▸ **WHAT THE TASK ASKS**
Without the pictures, repeat all of the data exactly as it appears below.

MATERIAL FOR THIS EXERCISE Start Marker

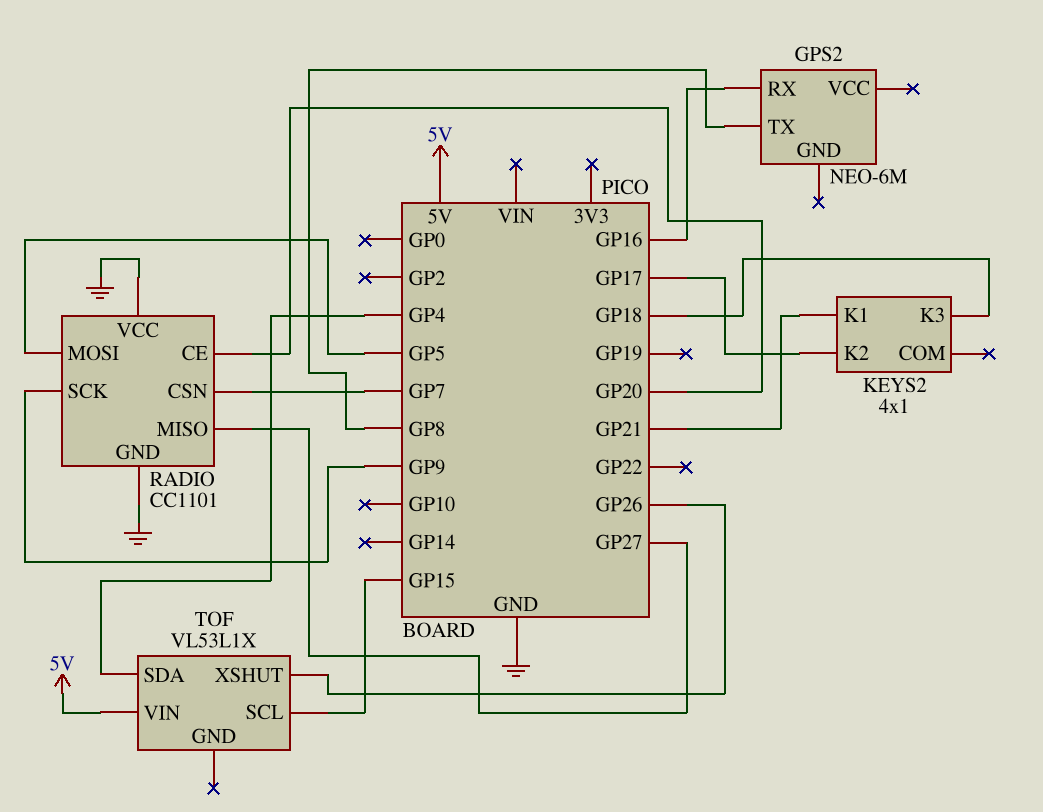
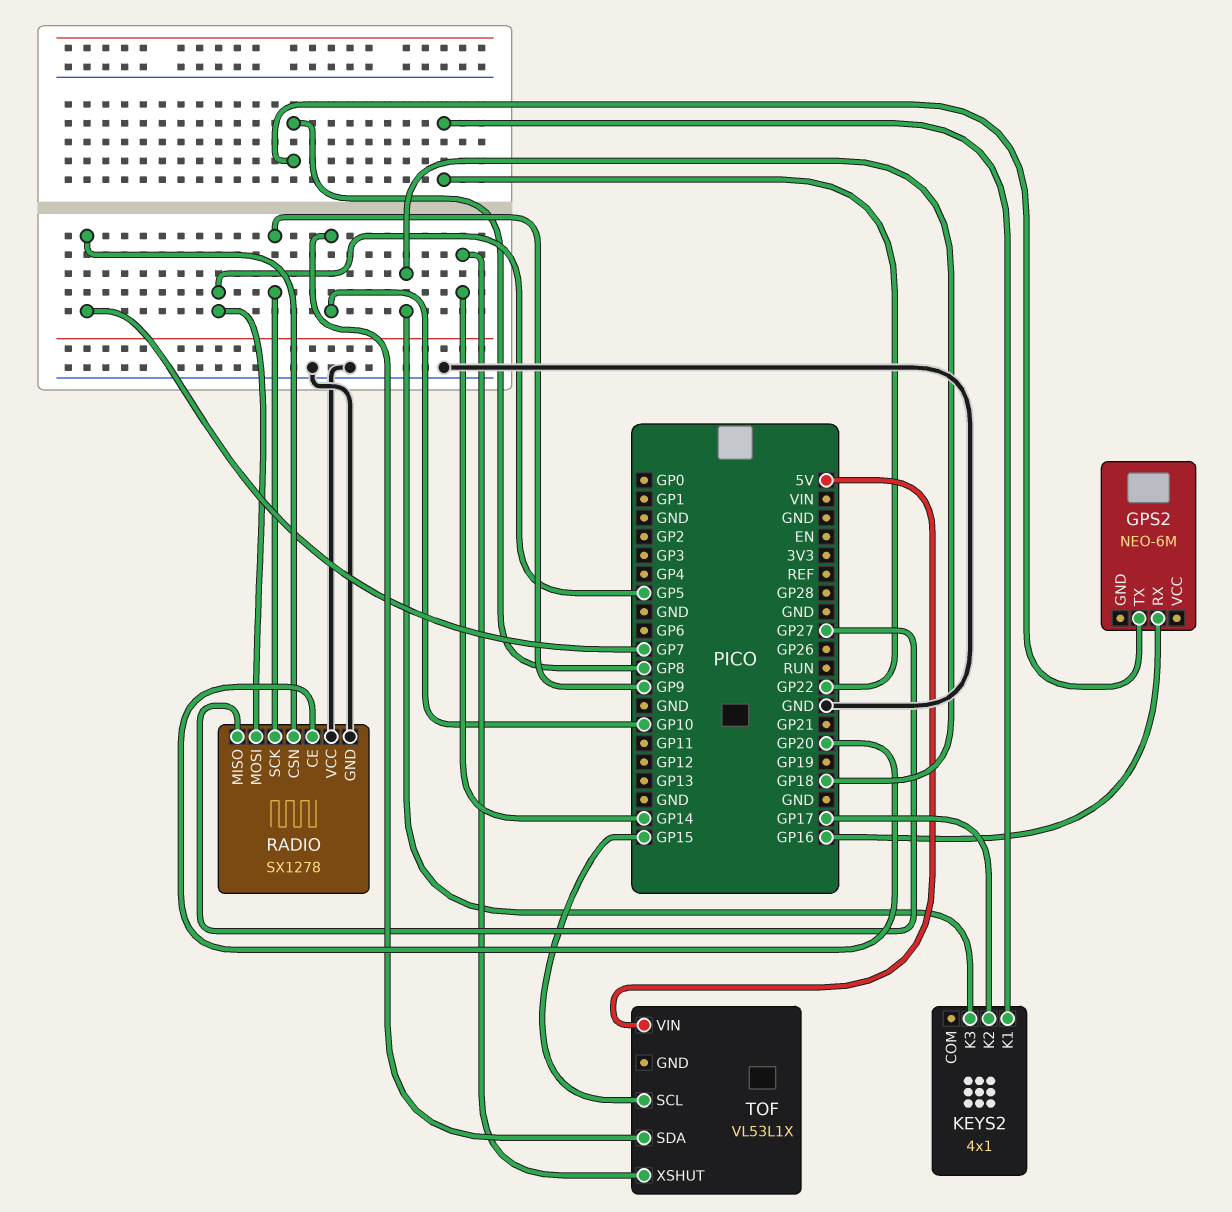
KEYS2 pin K1: GP21 -> GP22
RADIO: CC1101 -> SX1278
TOF pin SDA: GP4 -> GP10
TOF pin XSHUT: GP26 -> GP14

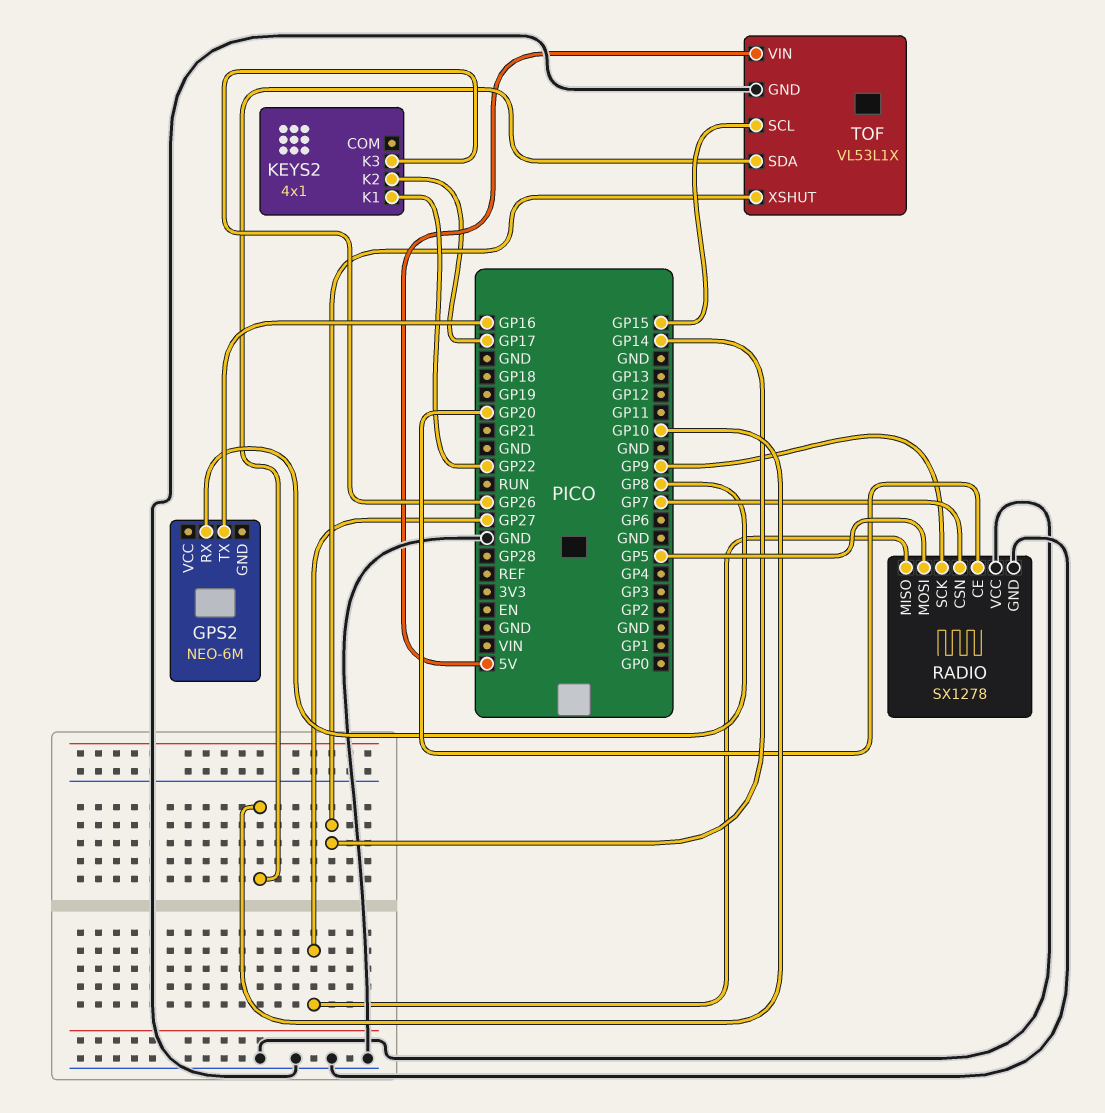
GPS2 pin RX: GP16 -> GP8
GPS2 pin TX: GP8 -> GP16
KEYS2 pin K3: GP18 -> GP26
TOF pin GND: none -> GND

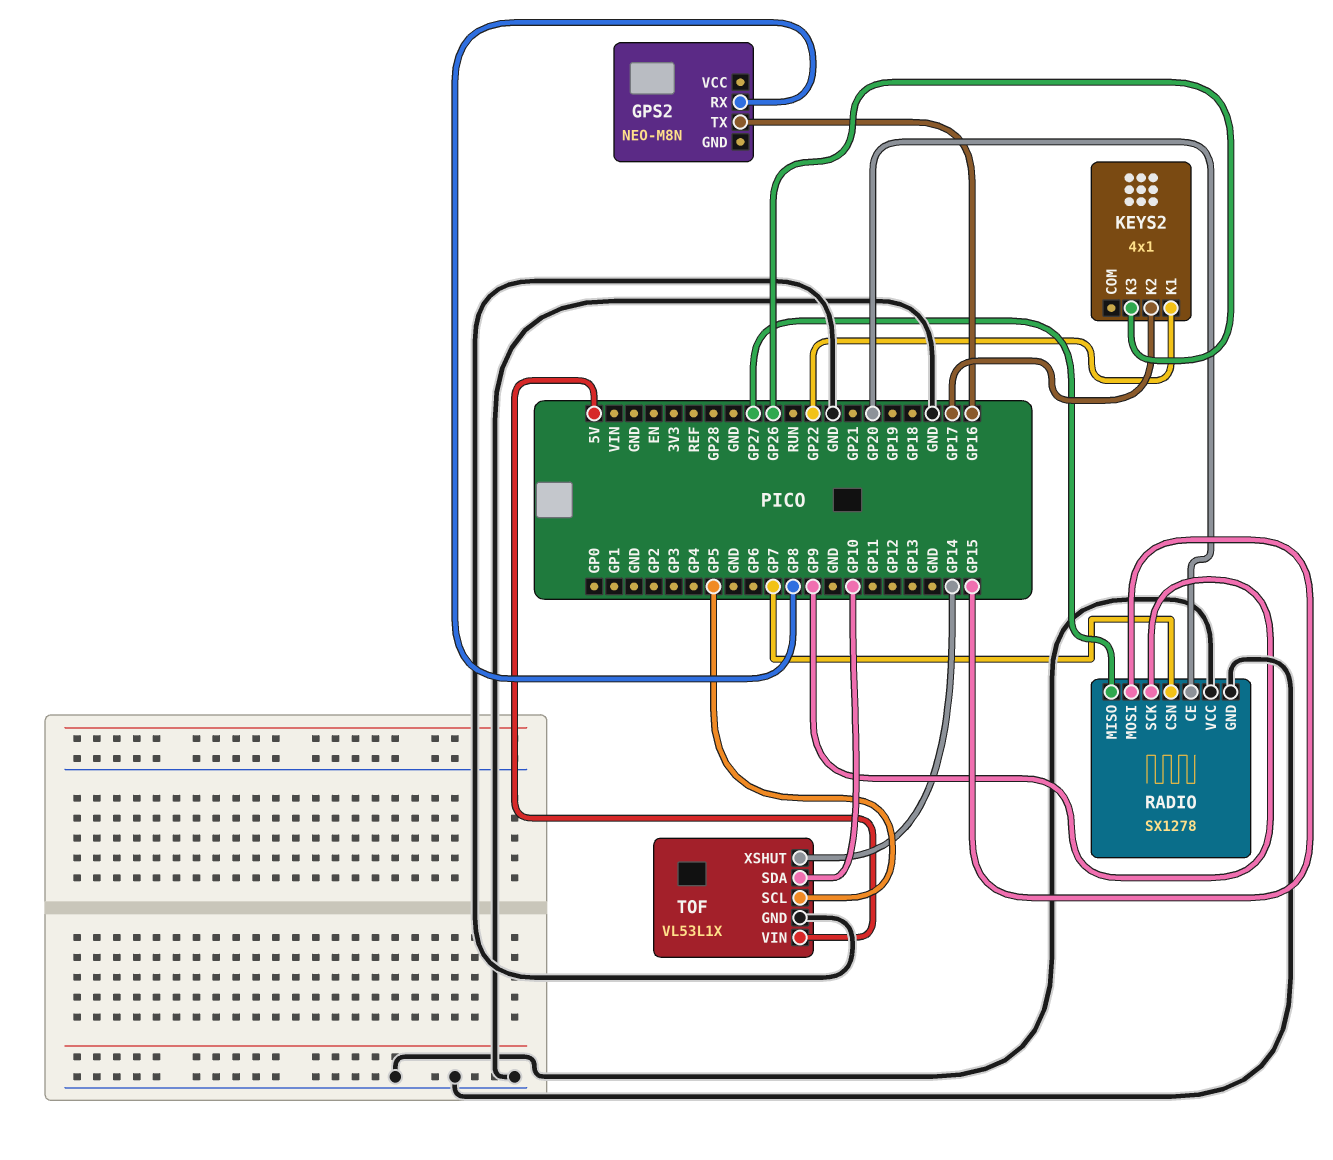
GPS2: NEO-6M -> NEO-M8N
RADIO pin MOSI: GP5 -> GP15
TOF pin SCL: GP15 -> GP5

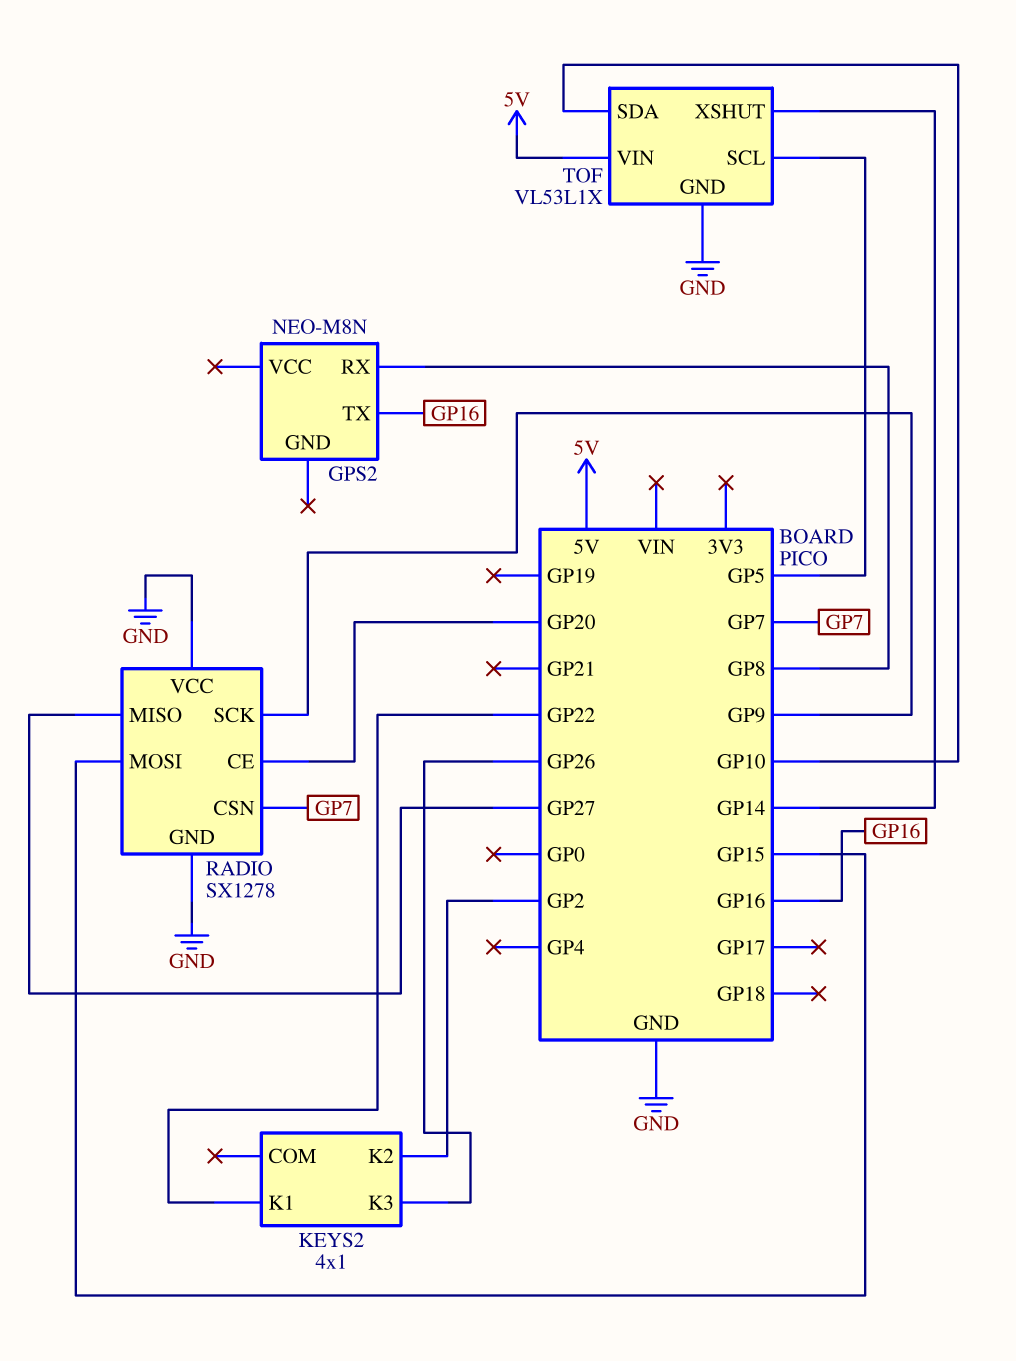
KEYS2 pin K2: GP17 -> GP2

MATERIAL FOR THIS EXERCISE End Marker

▸ **PROBLEM SOLUTION**
KEYS2 pin K1: GP21 -> GP22
RADIO: CC1101 -> SX1278
TOF pin SDA: GP4 -> GP10
TOF pin XSHUT: GP26 -> GP14

GPS2 pin RX: GP16 -> GP8
GPS2 pin TX: GP8 -> GP16
KEYS2 pin K3: GP18 -> GP26
TOF pin GND: none -> GND

GPS2: NEO-6M -> NEO-M8N
RADIO pin MOSI: GP5 -> GP15
TOF pin SCL: GP15 -> GP5

KEYS2 pin K2: GP17 -> GP2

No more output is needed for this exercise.